### YOUR TASK:
Write out the material below exactly, with no line missing.

### MATERIAL PROVIDED:
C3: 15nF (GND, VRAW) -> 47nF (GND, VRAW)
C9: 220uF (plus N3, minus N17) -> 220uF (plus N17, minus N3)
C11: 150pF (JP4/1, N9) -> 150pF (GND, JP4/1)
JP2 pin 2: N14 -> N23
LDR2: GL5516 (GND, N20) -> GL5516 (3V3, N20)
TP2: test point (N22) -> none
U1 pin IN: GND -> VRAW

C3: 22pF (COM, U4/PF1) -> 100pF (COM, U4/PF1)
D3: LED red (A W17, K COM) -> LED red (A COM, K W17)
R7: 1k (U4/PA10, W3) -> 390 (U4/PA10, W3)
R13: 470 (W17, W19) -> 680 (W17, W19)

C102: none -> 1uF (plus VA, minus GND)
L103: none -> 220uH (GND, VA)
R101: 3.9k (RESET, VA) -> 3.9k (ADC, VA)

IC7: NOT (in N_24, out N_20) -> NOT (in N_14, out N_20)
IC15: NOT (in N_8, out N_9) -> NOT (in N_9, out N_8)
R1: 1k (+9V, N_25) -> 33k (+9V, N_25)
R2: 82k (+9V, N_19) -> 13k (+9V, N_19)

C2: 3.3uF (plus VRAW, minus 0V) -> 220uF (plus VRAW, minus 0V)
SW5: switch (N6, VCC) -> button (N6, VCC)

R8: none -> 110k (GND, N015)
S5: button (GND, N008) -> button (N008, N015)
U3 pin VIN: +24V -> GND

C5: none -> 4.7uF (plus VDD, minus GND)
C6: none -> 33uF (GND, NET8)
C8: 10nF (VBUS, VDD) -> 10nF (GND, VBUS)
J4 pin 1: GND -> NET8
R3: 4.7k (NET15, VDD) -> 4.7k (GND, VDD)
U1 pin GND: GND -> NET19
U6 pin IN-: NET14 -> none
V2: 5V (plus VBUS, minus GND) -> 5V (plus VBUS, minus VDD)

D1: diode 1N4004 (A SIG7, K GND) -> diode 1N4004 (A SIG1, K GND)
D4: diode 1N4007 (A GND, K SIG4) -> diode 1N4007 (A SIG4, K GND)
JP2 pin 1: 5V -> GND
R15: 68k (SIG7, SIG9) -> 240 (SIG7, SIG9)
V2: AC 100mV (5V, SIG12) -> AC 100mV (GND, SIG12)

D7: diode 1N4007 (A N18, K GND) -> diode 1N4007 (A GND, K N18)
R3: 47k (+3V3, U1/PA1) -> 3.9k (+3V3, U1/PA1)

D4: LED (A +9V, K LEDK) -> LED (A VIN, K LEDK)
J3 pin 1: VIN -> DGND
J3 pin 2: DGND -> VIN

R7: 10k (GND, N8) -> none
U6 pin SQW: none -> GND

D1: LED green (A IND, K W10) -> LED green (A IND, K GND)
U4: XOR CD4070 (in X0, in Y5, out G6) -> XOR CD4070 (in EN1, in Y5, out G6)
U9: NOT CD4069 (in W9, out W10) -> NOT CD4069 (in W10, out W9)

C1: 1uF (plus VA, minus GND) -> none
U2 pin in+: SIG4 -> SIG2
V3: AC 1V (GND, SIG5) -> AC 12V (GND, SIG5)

### TASK SOLUTION:
C3: 15nF (GND, VRAW) -> 47nF (GND, VRAW)
C9: 220uF (plus N3, minus N17) -> 220uF (plus N17, minus N3)
C11: 150pF (JP4/1, N9) -> 150pF (GND, JP4/1)
JP2 pin 2: N14 -> N23
LDR2: GL5516 (GND, N20) -> GL5516 (3V3, N20)
TP2: test point (N22) -> none
U1 pin IN: GND -> VRAW

C3: 22pF (COM, U4/PF1) -> 100pF (COM, U4/PF1)
D3: LED red (A W17, K COM) -> LED red (A COM, K W17)
R7: 1k (U4/PA10, W3) -> 390 (U4/PA10, W3)
R13: 470 (W17, W19) -> 680 (W17, W19)

C102: none -> 1uF (plus VA, minus GND)
L103: none -> 220uH (GND, VA)
R101: 3.9k (RESET, VA) -> 3.9k (ADC, VA)

IC7: NOT (in N_24, out N_20) -> NOT (in N_14, out N_20)
IC15: NOT (in N_8, out N_9) -> NOT (in N_9, out N_8)
R1: 1k (+9V, N_25) -> 33k (+9V, N_25)
R2: 82k (+9V, N_19) -> 13k (+9V, N_19)

C2: 3.3uF (plus VRAW, minus 0V) -> 220uF (plus VRAW, minus 0V)
SW5: switch (N6, VCC) -> button (N6, VCC)

R8: none -> 110k (GND, N015)
S5: button (GND, N008) -> button (N008, N015)
U3 pin VIN: +24V -> GND

C5: none -> 4.7uF (plus VDD, minus GND)
C6: none -> 33uF (GND, NET8)
C8: 10nF (VBUS, VDD) -> 10nF (GND, VBUS)
J4 pin 1: GND -> NET8
R3: 4.7k (NET15, VDD) -> 4.7k (GND, VDD)
U1 pin GND: GND -> NET19
U6 pin IN-: NET14 -> none
V2: 5V (plus VBUS, minus GND) -> 5V (plus VBUS, minus VDD)

D1: diode 1N4004 (A SIG7, K GND) -> diode 1N4004 (A SIG1, K GND)
D4: diode 1N4007 (A GND, K SIG4) -> diode 1N4007 (A SIG4, K GND)
JP2 pin 1: 5V -> GND
R15: 68k (SIG7, SIG9) -> 240 (SIG7, SIG9)
V2: AC 100mV (5V, SIG12) -> AC 100mV (GND, SIG12)

D7: diode 1N4007 (A N18, K GND) -> diode 1N4007 (A GND, K N18)
R3: 47k (+3V3, U1/PA1) -> 3.9k (+3V3, U1/PA1)

D4: LED (A +9V, K LEDK) -> LED (A VIN, K LEDK)
J3 pin 1: VIN -> DGND
J3 pin 2: DGND -> VIN

R7: 10k (GND, N8) -> none
U6 pin SQW: none -> GND

D1: LED green (A IND, K W10) -> LED green (A IND, K GND)
U4: XOR CD4070 (in X0, in Y5, out G6) -> XOR CD4070 (in EN1, in Y5, out G6)
U9: NOT CD4069 (in W9, out W10) -> NOT CD4069 (in W10, out W9)

C1: 1uF (plus VA, minus GND) -> none
U2 pin in+: SIG4 -> SIG2
V3: AC 1V (GND, SIG5) -> AC 12V (GND, SIG5)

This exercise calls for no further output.